▶ PROBLEM TO WORK ON: Leaving out all pictures, transcribe the lines below exactly, from the first through the line containing "green trapezoid: (581, 580)".

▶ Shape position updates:
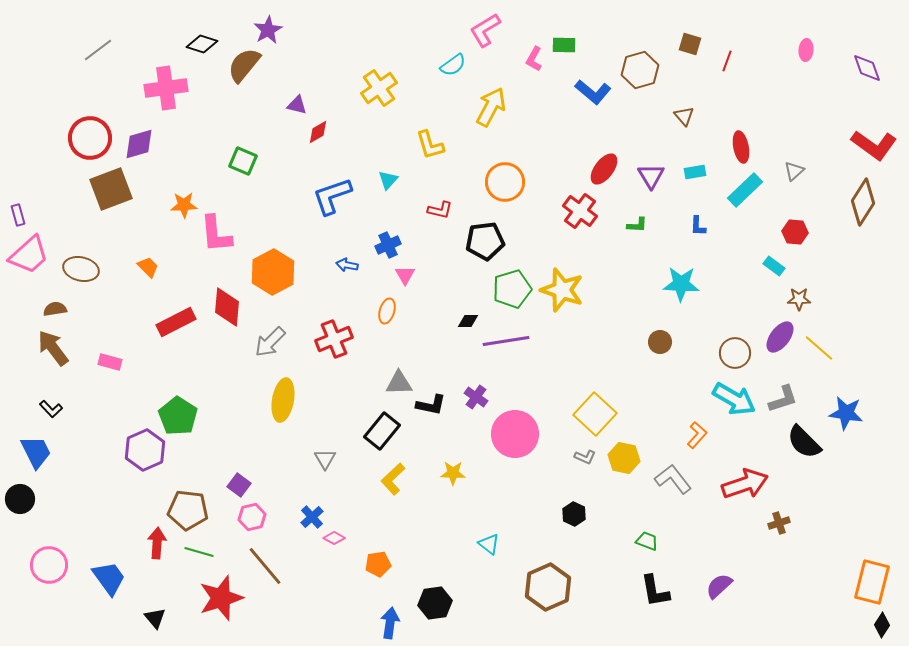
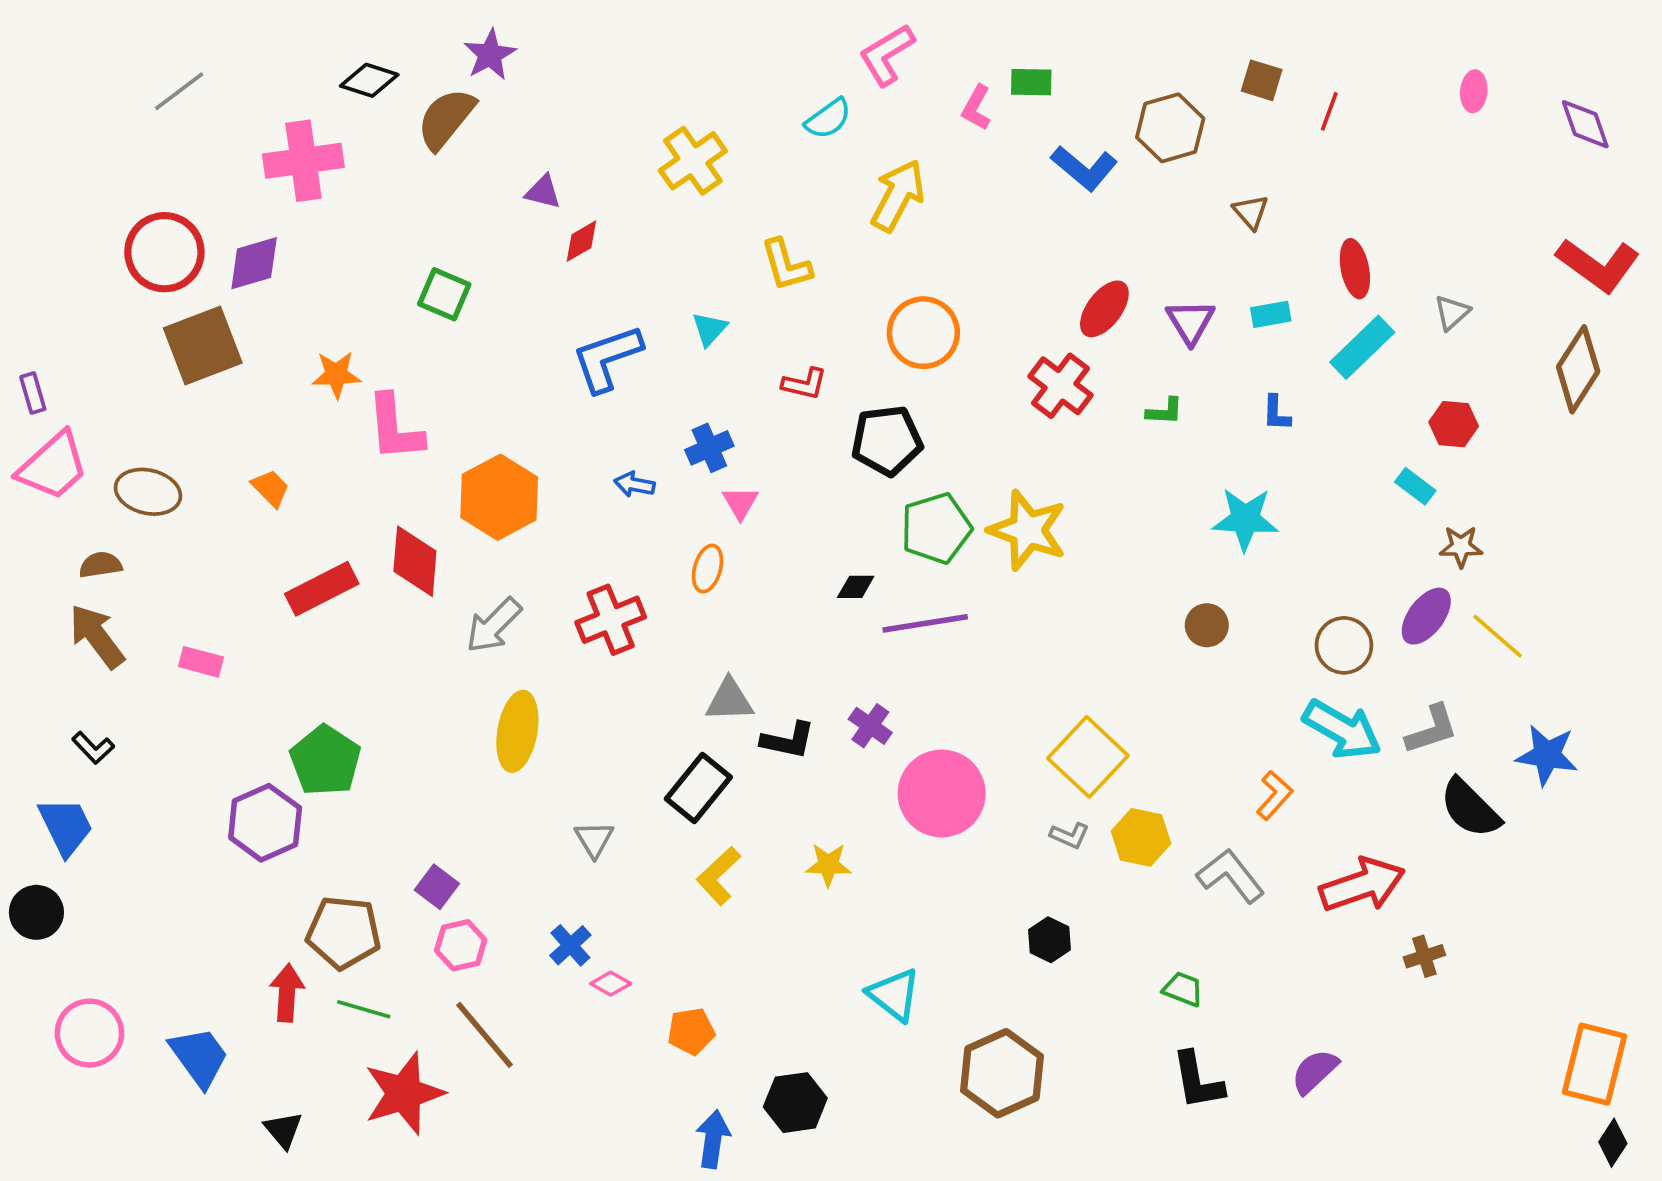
cyan triangle: (489, 544) -> (894, 995), size x1.4

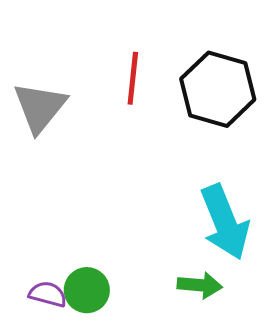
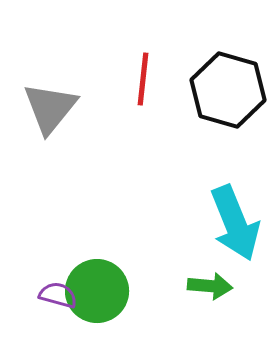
green circle: (87, 290) -> (97, 291), size x1.4

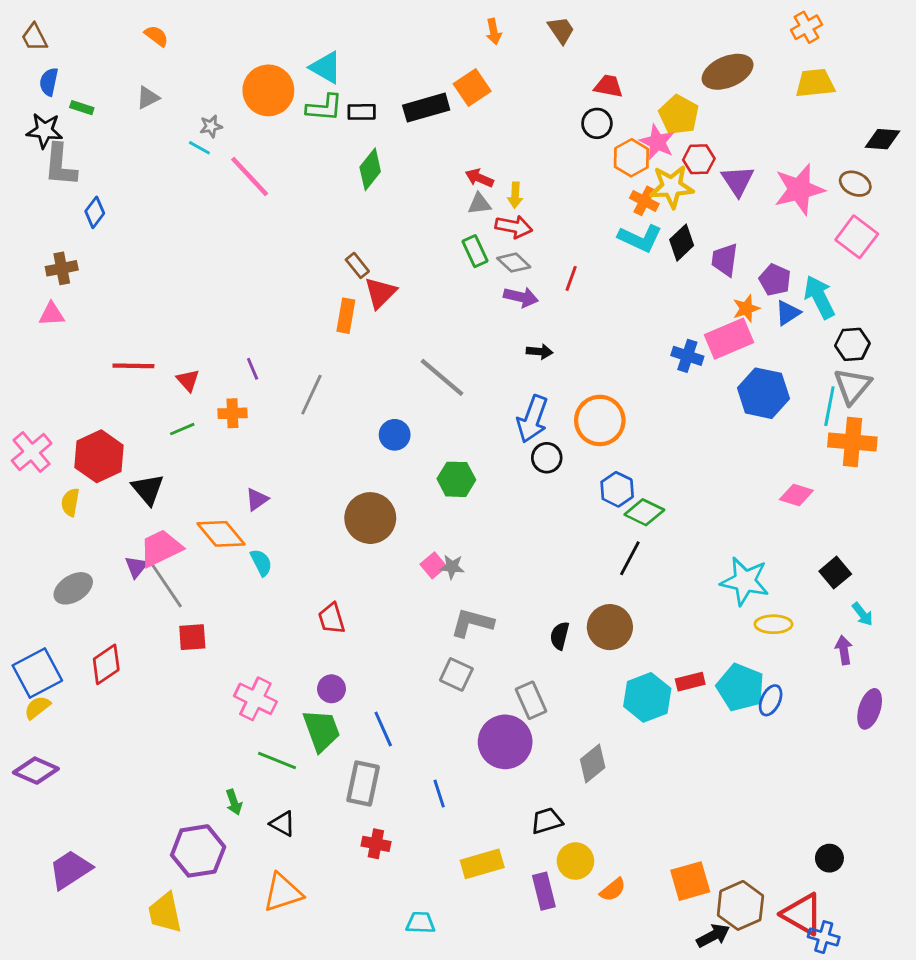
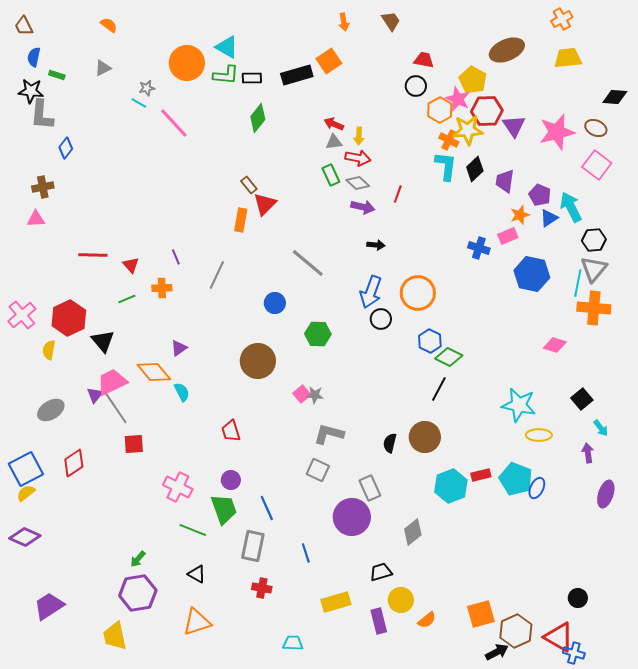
red hexagon: (699, 159) -> (487, 111), size x1.4
cyan L-shape: (640, 238) -> (446, 166), turned -108
pink rectangle: (729, 339) -> (508, 236), size x0.6
green arrow: (234, 802) -> (138, 559), moved, turned 60

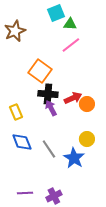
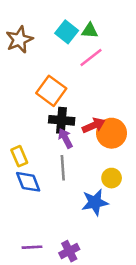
cyan square: (56, 13) -> (67, 32), moved, turned -30
orange circle: (87, 104) -> (112, 133), size x1.5
yellow rectangle: (16, 112) -> (19, 156), moved
gray line: (49, 149) -> (63, 168), moved, turned 30
blue star: (74, 158) -> (95, 202), turned 30

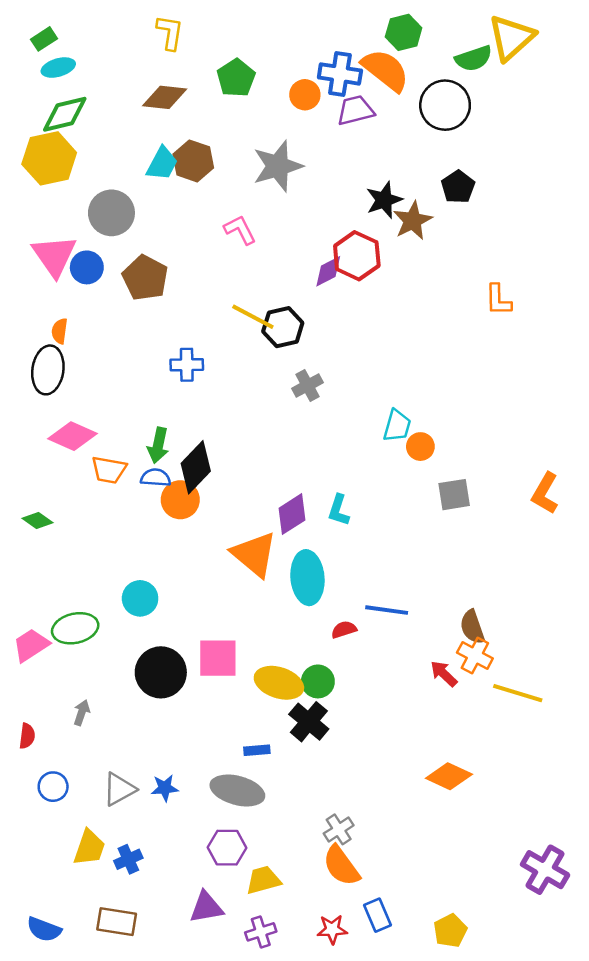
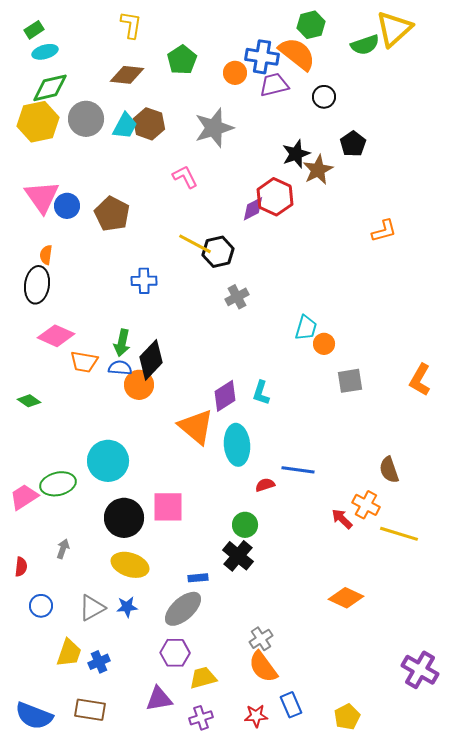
black circle: (445, 105) -> (324, 97), moved, size x0.6
gray circle: (111, 213) -> (86, 119), moved
orange L-shape: (498, 300) -> (384, 231), turned -104
cyan circle: (140, 598) -> (108, 461), size x1.5
brown semicircle: (472, 627) -> (389, 470), moved
yellow ellipse: (279, 683) -> (130, 565), moved
gray ellipse: (237, 790) -> (183, 609), turned -57
blue semicircle: (44, 929) -> (34, 716), size x1.4

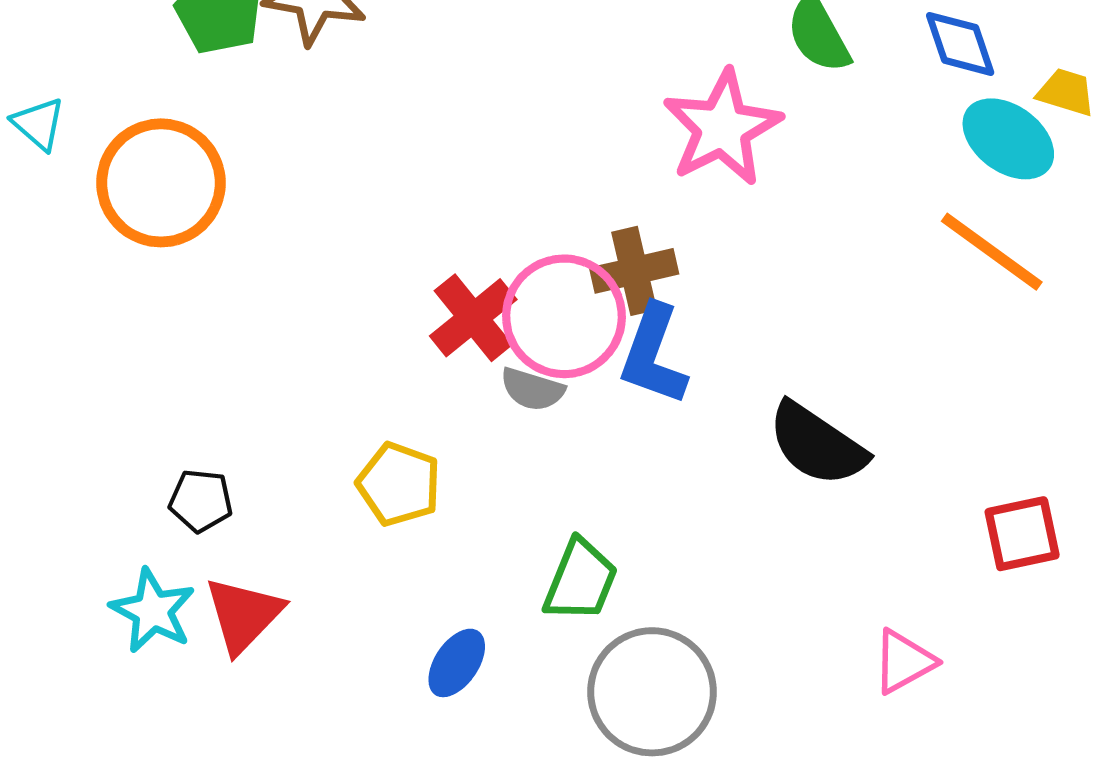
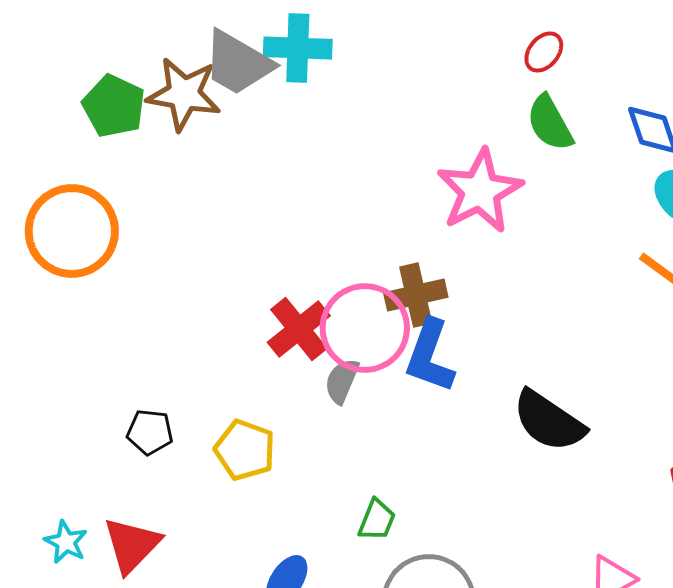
gray semicircle: (532, 389) -> (342, 381), turned 96
black pentagon: (201, 501) -> (150, 432), moved
green trapezoid: (581, 580) -> (377, 520), size x0.7
cyan star: (153, 611) -> (66, 542), size x0.7

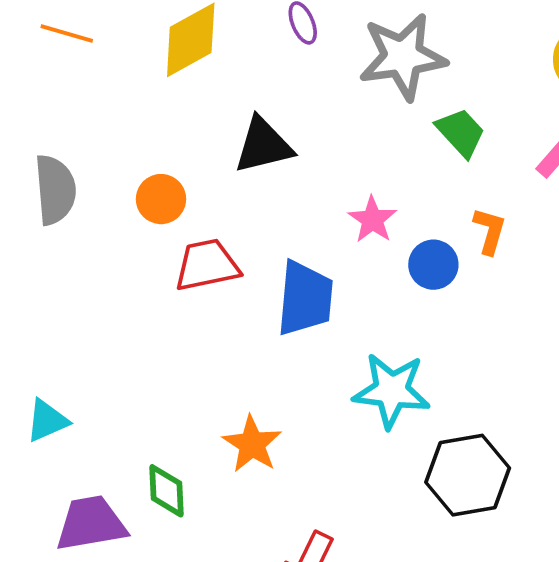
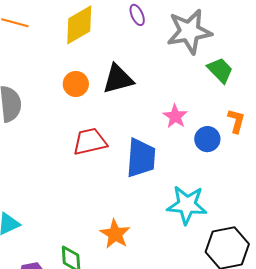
orange circle: (161, 199) -> (76, 84), moved

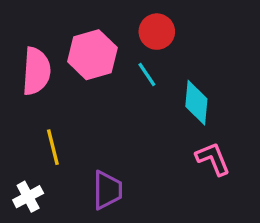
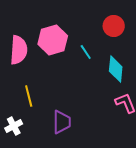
red circle: (157, 32) -> (114, 26), moved

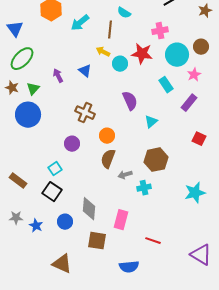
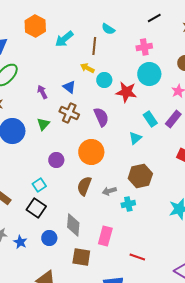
red star: (142, 54) -> (126, 92), moved
cyan circle: (177, 55) -> (149, 74), moved
cyan rectangle: (166, 85) -> (150, 119), moved
green triangle: (33, 89) -> (43, 124), moved
purple semicircle: (130, 101) -> (101, 117), moved
brown cross: (85, 113) -> (69, 113), moved
orange circle: (107, 136) -> (91, 152), size x1.6
brown semicircle: (108, 159) -> (84, 186), moved

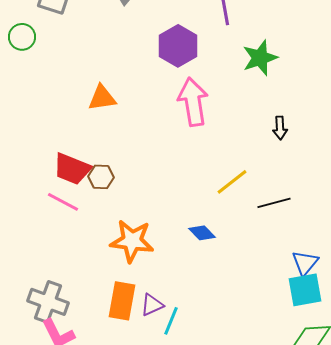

▶ REPLY:
cyan triangle: (489, 544) -> (894, 995), size x1.4

green circle: (87, 290) -> (97, 291), size x1.4

red hexagon: (699, 159) -> (487, 111), size x1.4
cyan L-shape: (640, 238) -> (446, 166), turned -108
pink rectangle: (729, 339) -> (508, 236), size x0.6
green arrow: (234, 802) -> (138, 559), moved, turned 60

cyan square: (56, 13) -> (67, 32), moved, turned -30
orange circle: (87, 104) -> (112, 133), size x1.5
yellow rectangle: (16, 112) -> (19, 156), moved
gray line: (49, 149) -> (63, 168), moved, turned 30
blue star: (74, 158) -> (95, 202), turned 30

black circle: (445, 105) -> (324, 97), moved, size x0.6
gray circle: (111, 213) -> (86, 119), moved
orange L-shape: (498, 300) -> (384, 231), turned -104
cyan circle: (140, 598) -> (108, 461), size x1.5
brown semicircle: (472, 627) -> (389, 470), moved
yellow ellipse: (279, 683) -> (130, 565), moved
gray ellipse: (237, 790) -> (183, 609), turned -57
blue semicircle: (44, 929) -> (34, 716), size x1.4

gray semicircle: (532, 389) -> (342, 381), turned 96
black pentagon: (201, 501) -> (150, 432), moved
green trapezoid: (581, 580) -> (377, 520), size x0.7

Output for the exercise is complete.